_RECORDS TO PROCESS_
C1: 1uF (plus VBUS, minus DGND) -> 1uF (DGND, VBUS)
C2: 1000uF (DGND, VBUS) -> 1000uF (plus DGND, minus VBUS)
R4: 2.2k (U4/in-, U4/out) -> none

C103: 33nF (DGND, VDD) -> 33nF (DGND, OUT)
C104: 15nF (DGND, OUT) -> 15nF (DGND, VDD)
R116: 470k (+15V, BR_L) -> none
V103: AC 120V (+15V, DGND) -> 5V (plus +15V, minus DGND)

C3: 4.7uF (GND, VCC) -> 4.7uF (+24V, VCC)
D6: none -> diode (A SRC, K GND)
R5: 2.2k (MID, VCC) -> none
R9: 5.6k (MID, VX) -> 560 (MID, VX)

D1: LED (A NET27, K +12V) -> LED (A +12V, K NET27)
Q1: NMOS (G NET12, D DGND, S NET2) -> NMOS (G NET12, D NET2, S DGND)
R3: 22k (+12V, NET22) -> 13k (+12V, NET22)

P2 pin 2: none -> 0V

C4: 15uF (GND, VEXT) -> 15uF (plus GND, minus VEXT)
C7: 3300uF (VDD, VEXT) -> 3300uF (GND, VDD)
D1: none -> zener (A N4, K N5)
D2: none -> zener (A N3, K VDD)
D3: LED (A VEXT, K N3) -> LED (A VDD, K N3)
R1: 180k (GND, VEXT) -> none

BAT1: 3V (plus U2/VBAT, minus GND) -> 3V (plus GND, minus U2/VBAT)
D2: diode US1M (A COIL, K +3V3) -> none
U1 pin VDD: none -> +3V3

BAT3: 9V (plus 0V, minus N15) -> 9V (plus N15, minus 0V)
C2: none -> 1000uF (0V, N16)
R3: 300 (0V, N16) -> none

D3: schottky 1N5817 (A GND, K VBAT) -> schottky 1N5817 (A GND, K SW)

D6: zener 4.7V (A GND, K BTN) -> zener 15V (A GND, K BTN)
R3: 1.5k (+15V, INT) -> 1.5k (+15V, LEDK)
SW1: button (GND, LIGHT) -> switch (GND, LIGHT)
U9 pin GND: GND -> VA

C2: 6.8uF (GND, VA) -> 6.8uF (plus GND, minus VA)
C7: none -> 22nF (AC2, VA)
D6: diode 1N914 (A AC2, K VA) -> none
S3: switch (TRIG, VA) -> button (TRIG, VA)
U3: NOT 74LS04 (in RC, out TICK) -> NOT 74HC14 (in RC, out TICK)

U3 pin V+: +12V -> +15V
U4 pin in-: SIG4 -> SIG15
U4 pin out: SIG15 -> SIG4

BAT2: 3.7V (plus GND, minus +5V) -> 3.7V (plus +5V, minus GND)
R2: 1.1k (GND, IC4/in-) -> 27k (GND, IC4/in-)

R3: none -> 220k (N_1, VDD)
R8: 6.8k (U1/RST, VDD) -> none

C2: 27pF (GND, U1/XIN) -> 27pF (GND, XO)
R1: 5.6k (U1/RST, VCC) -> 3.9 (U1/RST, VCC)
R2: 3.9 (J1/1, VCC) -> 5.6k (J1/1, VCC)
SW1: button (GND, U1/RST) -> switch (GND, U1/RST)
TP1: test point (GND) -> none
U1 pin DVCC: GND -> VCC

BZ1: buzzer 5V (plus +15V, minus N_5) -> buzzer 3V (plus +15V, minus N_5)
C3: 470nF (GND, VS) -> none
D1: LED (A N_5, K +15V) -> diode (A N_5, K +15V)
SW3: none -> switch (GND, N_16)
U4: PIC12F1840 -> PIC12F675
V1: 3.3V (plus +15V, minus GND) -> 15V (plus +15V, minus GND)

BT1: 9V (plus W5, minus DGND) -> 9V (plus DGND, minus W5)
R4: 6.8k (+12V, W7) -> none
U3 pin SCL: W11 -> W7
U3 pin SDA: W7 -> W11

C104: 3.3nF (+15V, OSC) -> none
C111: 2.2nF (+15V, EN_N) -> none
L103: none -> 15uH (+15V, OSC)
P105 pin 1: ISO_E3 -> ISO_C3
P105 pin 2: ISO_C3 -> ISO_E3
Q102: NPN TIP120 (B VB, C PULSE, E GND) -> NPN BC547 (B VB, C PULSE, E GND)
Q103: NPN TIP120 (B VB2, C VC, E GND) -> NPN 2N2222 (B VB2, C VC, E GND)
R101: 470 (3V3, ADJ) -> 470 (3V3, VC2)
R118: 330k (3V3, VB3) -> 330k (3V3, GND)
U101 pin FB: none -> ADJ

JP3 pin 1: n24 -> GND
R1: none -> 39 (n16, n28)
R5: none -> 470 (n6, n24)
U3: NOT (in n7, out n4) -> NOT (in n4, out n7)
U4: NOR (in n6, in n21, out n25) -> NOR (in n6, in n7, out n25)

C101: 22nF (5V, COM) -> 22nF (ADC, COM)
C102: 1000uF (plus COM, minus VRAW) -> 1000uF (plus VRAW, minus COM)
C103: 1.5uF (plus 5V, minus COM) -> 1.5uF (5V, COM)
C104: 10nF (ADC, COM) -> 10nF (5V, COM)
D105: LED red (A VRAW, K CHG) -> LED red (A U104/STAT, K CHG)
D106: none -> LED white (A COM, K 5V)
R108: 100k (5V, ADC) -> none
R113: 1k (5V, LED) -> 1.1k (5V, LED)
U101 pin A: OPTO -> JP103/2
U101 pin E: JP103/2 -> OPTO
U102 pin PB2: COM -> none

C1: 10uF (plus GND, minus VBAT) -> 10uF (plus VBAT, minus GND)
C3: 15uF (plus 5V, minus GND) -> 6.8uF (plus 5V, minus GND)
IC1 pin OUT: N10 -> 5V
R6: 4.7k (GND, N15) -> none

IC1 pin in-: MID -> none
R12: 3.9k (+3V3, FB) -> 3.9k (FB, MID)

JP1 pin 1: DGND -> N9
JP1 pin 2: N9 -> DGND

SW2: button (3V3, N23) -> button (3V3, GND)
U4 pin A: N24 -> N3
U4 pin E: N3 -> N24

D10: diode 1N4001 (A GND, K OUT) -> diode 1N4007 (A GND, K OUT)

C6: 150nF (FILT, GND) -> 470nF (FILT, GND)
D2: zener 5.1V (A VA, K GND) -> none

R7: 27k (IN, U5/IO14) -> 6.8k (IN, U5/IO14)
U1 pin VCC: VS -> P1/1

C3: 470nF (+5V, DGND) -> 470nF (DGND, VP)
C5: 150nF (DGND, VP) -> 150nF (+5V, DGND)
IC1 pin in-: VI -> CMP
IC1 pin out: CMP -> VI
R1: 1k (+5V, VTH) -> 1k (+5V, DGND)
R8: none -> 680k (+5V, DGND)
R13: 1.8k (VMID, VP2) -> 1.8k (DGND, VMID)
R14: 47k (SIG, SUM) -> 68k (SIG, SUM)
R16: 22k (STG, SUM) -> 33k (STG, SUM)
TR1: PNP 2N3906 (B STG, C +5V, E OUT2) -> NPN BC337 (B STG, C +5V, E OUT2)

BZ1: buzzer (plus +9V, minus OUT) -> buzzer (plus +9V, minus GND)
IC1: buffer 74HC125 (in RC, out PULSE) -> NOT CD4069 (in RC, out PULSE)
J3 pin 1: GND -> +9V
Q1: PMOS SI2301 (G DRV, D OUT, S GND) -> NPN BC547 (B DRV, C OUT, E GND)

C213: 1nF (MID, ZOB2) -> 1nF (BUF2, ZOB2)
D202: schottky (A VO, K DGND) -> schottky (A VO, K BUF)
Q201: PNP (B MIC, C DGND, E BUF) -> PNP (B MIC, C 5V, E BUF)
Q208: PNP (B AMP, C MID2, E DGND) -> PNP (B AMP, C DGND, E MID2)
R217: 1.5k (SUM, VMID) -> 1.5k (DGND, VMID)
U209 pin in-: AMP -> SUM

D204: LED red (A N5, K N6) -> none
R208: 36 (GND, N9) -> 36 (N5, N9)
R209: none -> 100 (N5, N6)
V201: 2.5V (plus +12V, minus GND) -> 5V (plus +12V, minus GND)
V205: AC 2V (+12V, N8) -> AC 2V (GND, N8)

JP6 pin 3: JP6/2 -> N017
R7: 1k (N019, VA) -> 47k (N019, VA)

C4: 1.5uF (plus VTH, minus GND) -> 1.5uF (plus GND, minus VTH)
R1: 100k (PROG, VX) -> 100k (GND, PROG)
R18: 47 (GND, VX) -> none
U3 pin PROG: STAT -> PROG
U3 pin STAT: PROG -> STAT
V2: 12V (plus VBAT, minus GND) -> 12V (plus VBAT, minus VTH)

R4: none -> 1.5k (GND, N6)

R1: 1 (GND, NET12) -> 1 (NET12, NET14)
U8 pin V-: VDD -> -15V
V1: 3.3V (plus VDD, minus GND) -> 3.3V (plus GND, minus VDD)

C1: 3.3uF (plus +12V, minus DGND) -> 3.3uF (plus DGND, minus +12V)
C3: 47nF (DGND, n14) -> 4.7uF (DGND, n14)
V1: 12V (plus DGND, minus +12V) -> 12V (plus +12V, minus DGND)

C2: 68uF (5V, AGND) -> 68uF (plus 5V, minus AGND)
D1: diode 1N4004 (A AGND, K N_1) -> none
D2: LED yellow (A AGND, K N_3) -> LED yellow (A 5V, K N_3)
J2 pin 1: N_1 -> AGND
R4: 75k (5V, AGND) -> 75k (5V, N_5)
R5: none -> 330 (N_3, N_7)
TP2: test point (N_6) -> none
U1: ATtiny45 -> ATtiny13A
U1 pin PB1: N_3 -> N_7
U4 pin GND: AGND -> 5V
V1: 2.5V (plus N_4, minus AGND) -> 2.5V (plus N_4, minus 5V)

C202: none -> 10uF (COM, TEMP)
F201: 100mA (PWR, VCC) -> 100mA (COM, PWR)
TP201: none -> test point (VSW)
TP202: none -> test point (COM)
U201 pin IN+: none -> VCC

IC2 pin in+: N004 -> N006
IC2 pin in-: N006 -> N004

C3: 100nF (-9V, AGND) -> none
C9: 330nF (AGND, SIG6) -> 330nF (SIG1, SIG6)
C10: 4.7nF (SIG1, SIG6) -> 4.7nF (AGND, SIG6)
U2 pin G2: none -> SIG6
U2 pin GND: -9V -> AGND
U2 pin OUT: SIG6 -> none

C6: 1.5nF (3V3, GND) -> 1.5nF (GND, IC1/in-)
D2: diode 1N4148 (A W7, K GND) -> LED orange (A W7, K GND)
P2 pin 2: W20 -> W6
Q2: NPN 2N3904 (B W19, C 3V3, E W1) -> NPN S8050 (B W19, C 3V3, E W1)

_GOAL OF THE EXERCISE_
Within the records, how many lines carry the word "VBAT"? Reply with the figure alone.

_RESULT FOR THIS EXERCISE_
4